** Opening Data block **
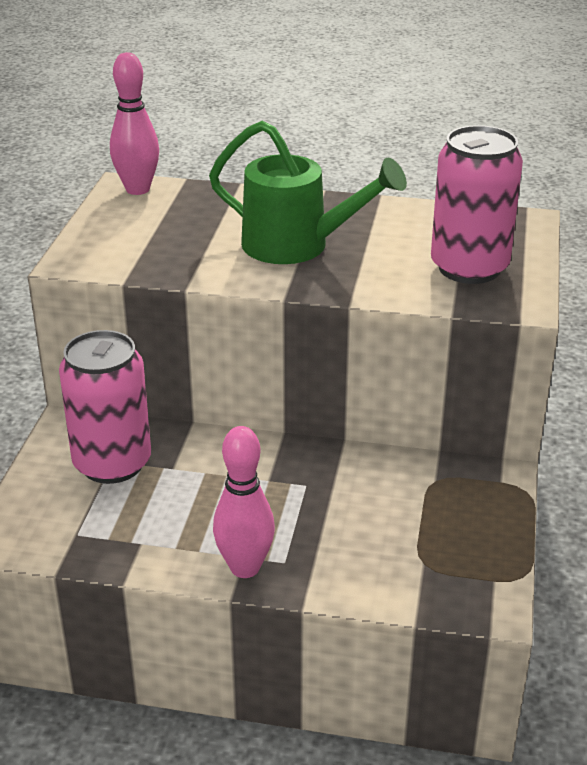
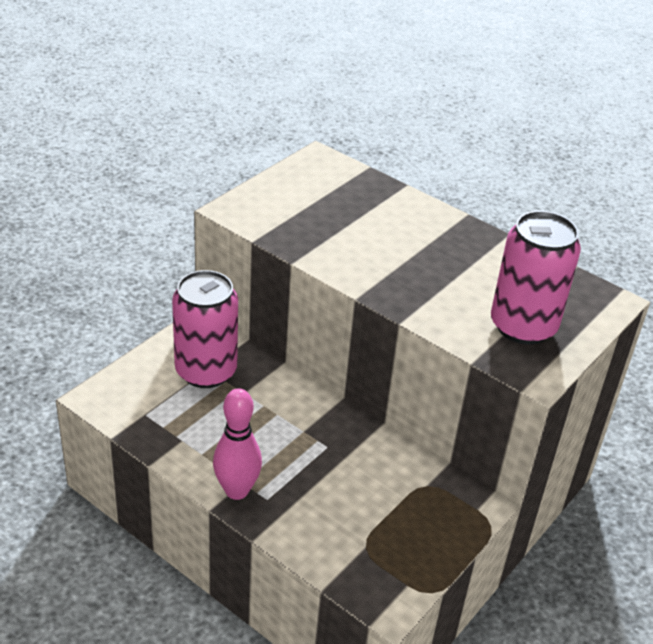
camera: 25 degrees right, 5 degrees up
(137, 189) = (326, 164): pink bowling pin -> none
(297, 246) = (404, 256): green watering can -> none

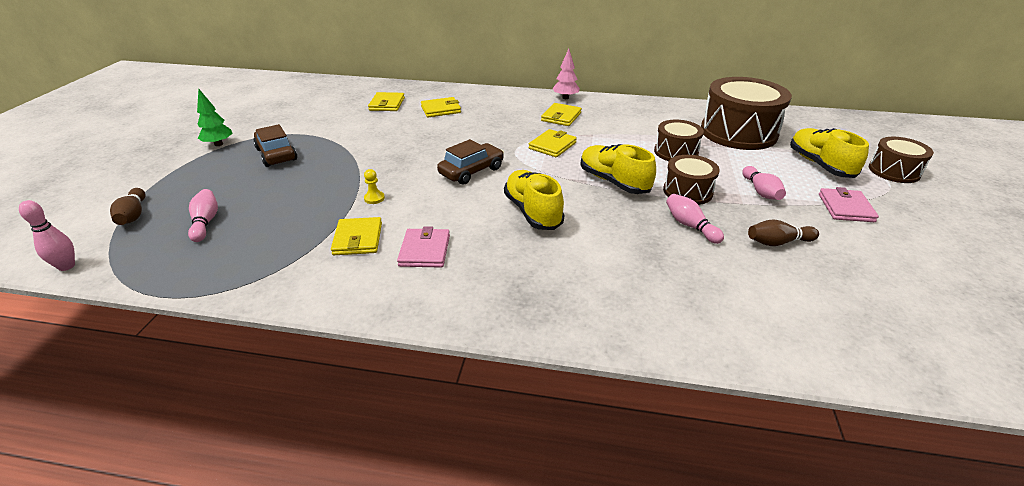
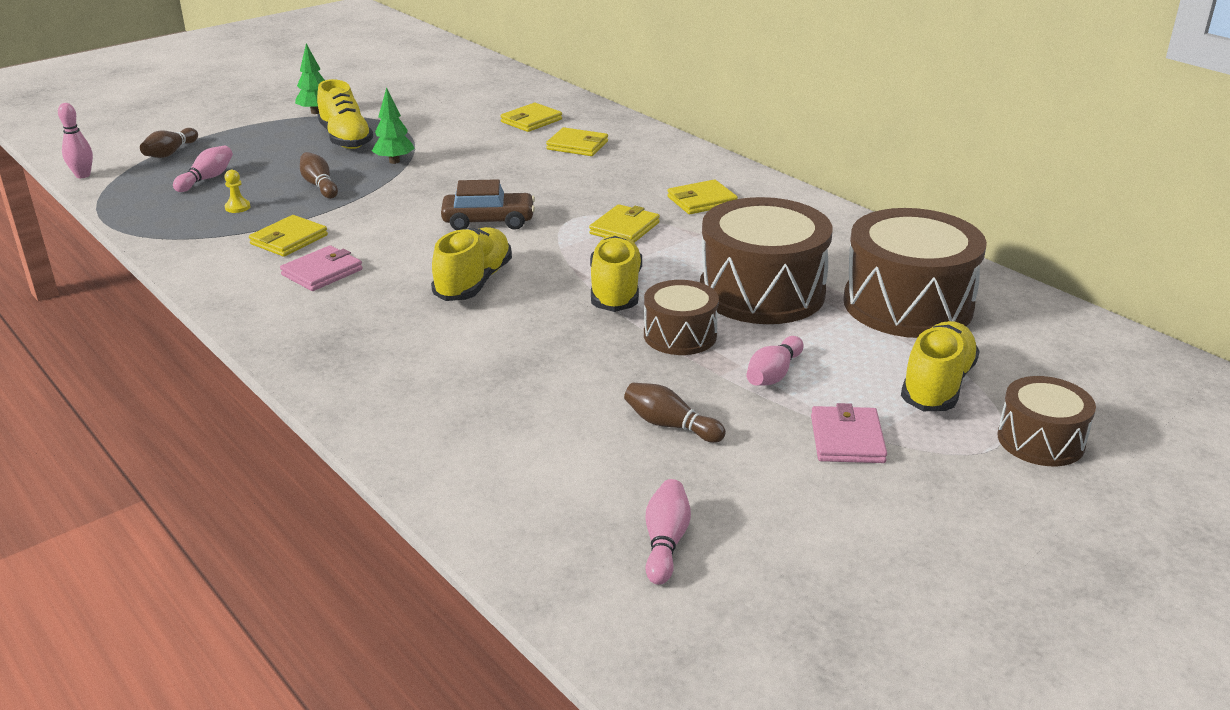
camera: 40 degrees right, 5 degrees down
(276, 154) = (346, 139): brown car -> yellow shoe
(313, 192) = (319, 185): none -> brown bowling pin
(340, 157) = (394, 161): none -> green tree
(374, 198) = (358, 211): yellow pawn -> yellow pawn (237, 207)
(552, 146) = (624, 228): yellow wallet -> yellow wallet turned 45 degrees counterclockwise
(565, 98) = (755, 180): pink tree -> none
(676, 152) = (761, 292): brown drum -> brown drum, size x1.82
(690, 226) = (606, 366): pink bowling pin -> pink bowling pin (665, 542)
(845, 208) = (847, 439): pink wallet -> pink wallet turned 45 degrees counterclockwise

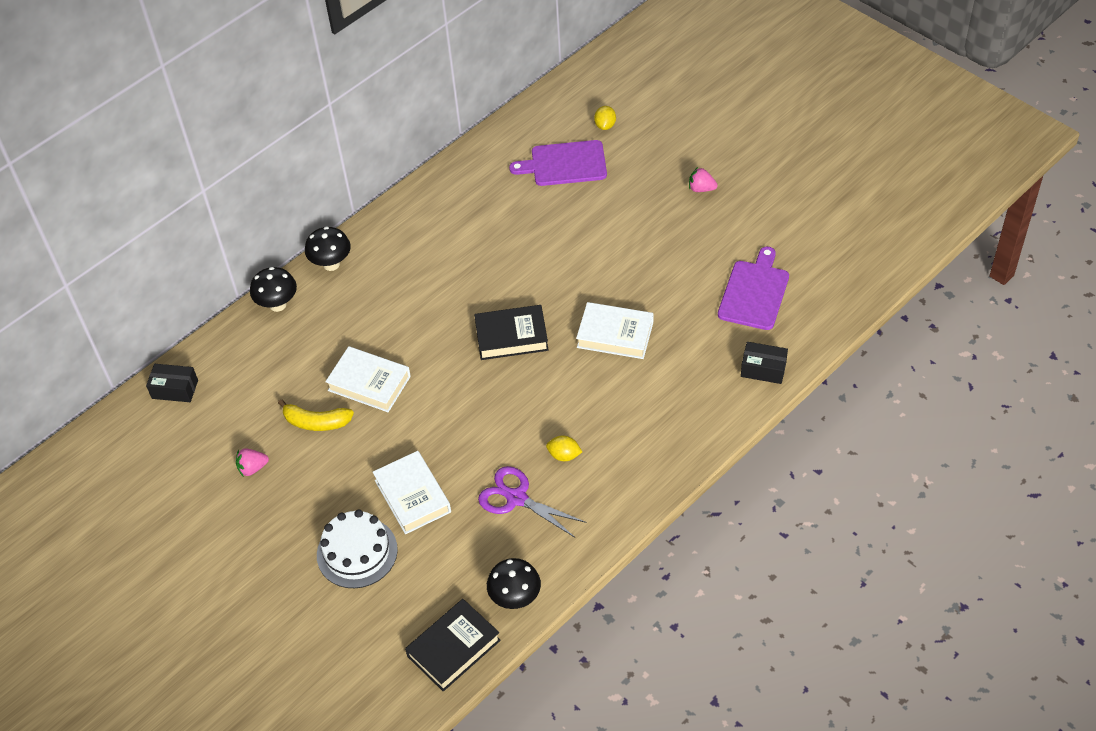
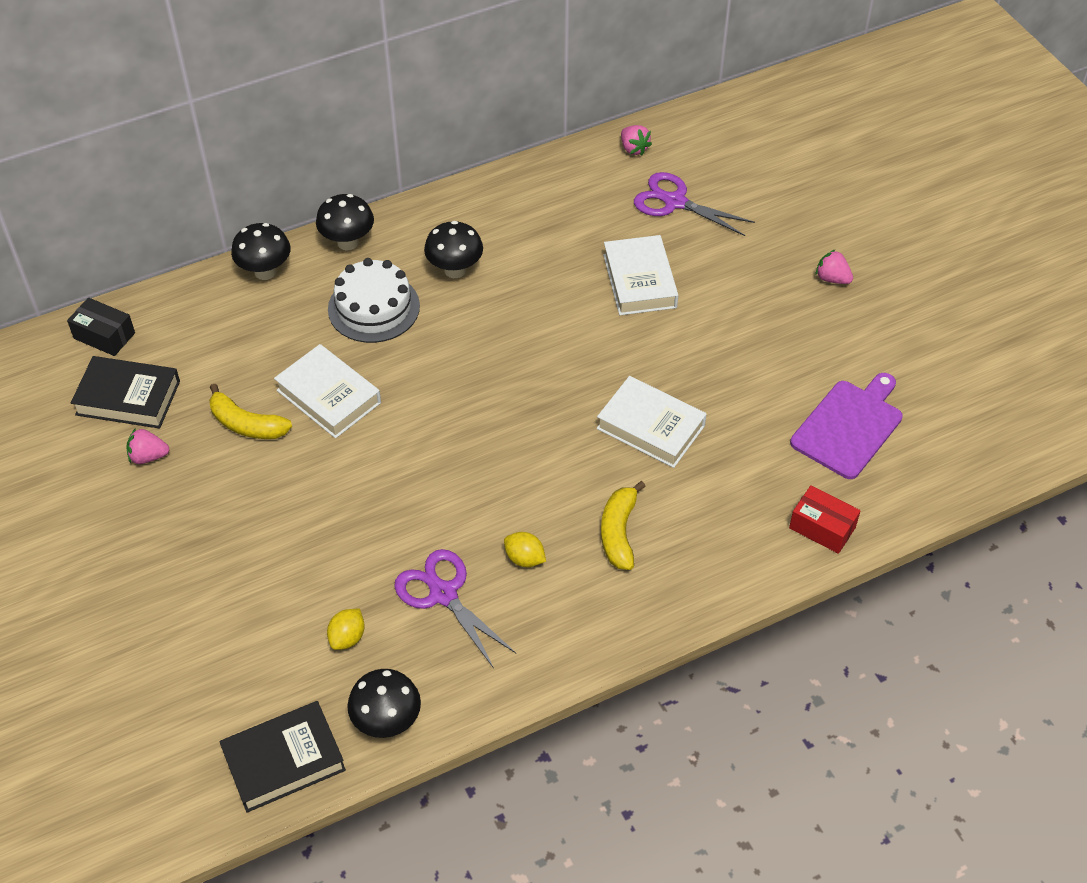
camera: 15 degrees right, 0 degrees up
(357, 552) = (222, 599): white cake -> white cake (374, 307)
(412, 496) = (319, 551): white book -> white book (639, 281)
(422, 262) = (455, 270): none -> black mushroom
(511, 337) = (522, 391): black book -> black book (128, 398)
(517, 131) = (634, 148): none -> pink strawberry
(565, 164) = (675, 202): purple cutting board -> purple scissors
(605, 125) = (743, 170): yellow lemon -> yellow lemon (347, 637)
(623, 416) = (619, 532): none -> yellow banana
(763, 369) = (822, 528): black box -> red box

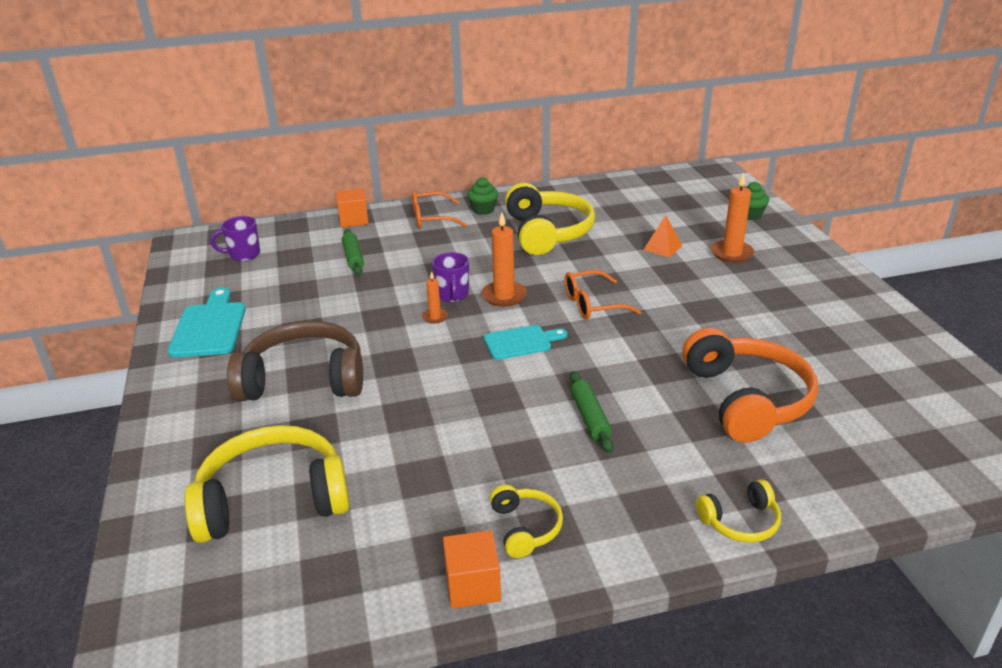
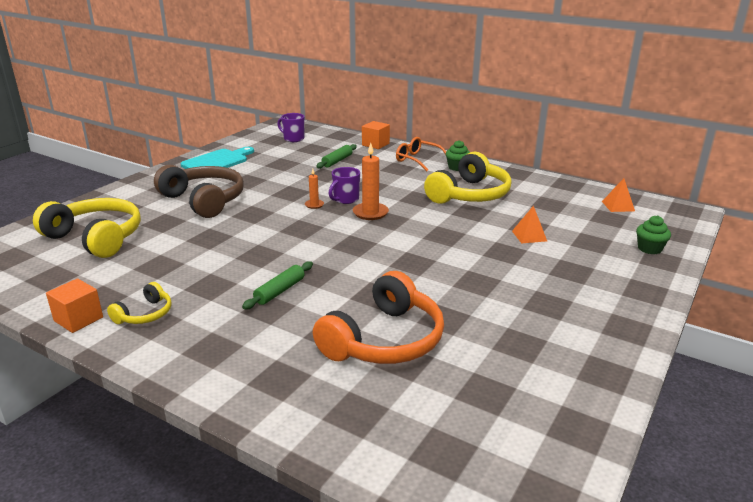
camera: 45 degrees right, 5 degrees down
(521, 342) = (328, 238): turquoise cutting board -> none
(593, 304) = (410, 242): orange glasses -> none
(668, 188) = (618, 206): none -> orange pyramid
(731, 253) = (575, 263): orange candle -> none
(740, 521) = (234, 389): yellow headphones -> none

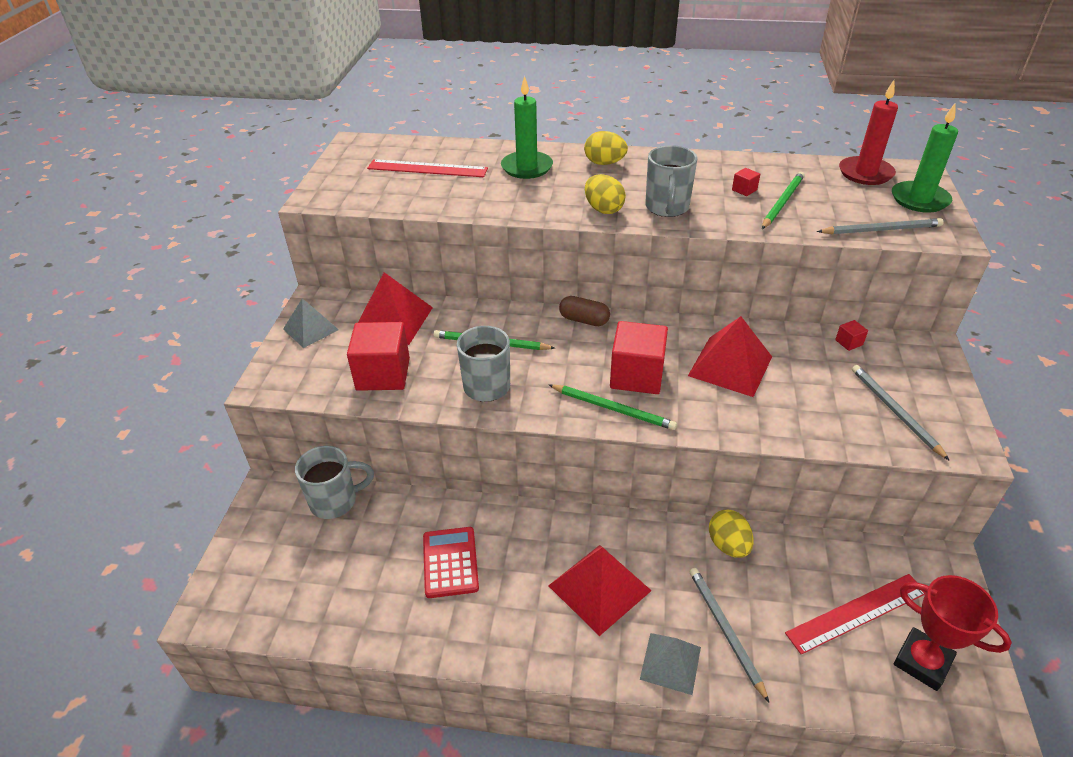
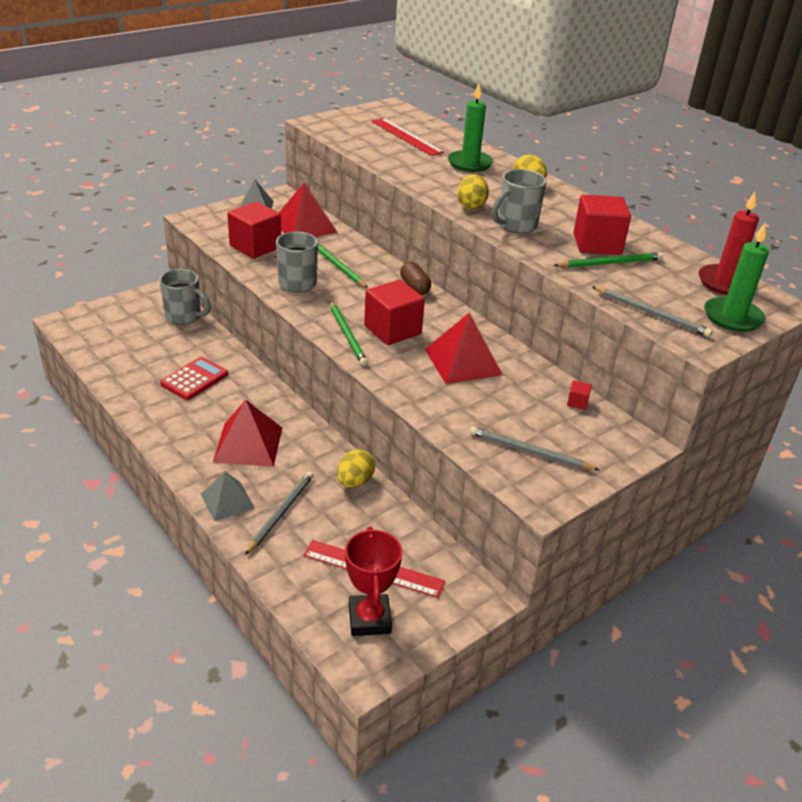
camera: 40 degrees right, 5 degrees down
(744, 190) = (597, 244): red cube -> red cube, size x2.42
(895, 411) = (529, 451): grey pencil -> grey pencil turned 90 degrees counterclockwise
** Closing Data block **
* Task item
Repeat the listing exactly, minus its pictures.

* Your response
camera: 25 degrees right, 5 degrees up
(137, 189) = (326, 164): pink bowling pin -> none
(297, 246) = (404, 256): green watering can -> none

camera: 40 degrees right, 5 degrees down
(276, 154) = (346, 139): brown car -> yellow shoe
(313, 192) = (319, 185): none -> brown bowling pin
(340, 157) = (394, 161): none -> green tree
(374, 198) = (358, 211): yellow pawn -> yellow pawn (237, 207)
(552, 146) = (624, 228): yellow wallet -> yellow wallet turned 45 degrees counterclockwise
(565, 98) = (755, 180): pink tree -> none
(676, 152) = (761, 292): brown drum -> brown drum, size x1.82
(690, 226) = (606, 366): pink bowling pin -> pink bowling pin (665, 542)
(845, 208) = (847, 439): pink wallet -> pink wallet turned 45 degrees counterclockwise

camera: 15 degrees right, 0 degrees up
(357, 552) = (222, 599): white cake -> white cake (374, 307)
(412, 496) = (319, 551): white book -> white book (639, 281)
(422, 262) = (455, 270): none -> black mushroom
(511, 337) = (522, 391): black book -> black book (128, 398)
(517, 131) = (634, 148): none -> pink strawberry
(565, 164) = (675, 202): purple cutting board -> purple scissors
(605, 125) = (743, 170): yellow lemon -> yellow lemon (347, 637)
(623, 416) = (619, 532): none -> yellow banana
(763, 369) = (822, 528): black box -> red box

camera: 45 degrees right, 5 degrees down
(521, 342) = (328, 238): turquoise cutting board -> none
(593, 304) = (410, 242): orange glasses -> none
(668, 188) = (618, 206): none -> orange pyramid
(731, 253) = (575, 263): orange candle -> none
(740, 521) = (234, 389): yellow headphones -> none

camera: 40 degrees right, 5 degrees down
(744, 190) = (597, 244): red cube -> red cube, size x2.42
(895, 411) = (529, 451): grey pencil -> grey pencil turned 90 degrees counterclockwise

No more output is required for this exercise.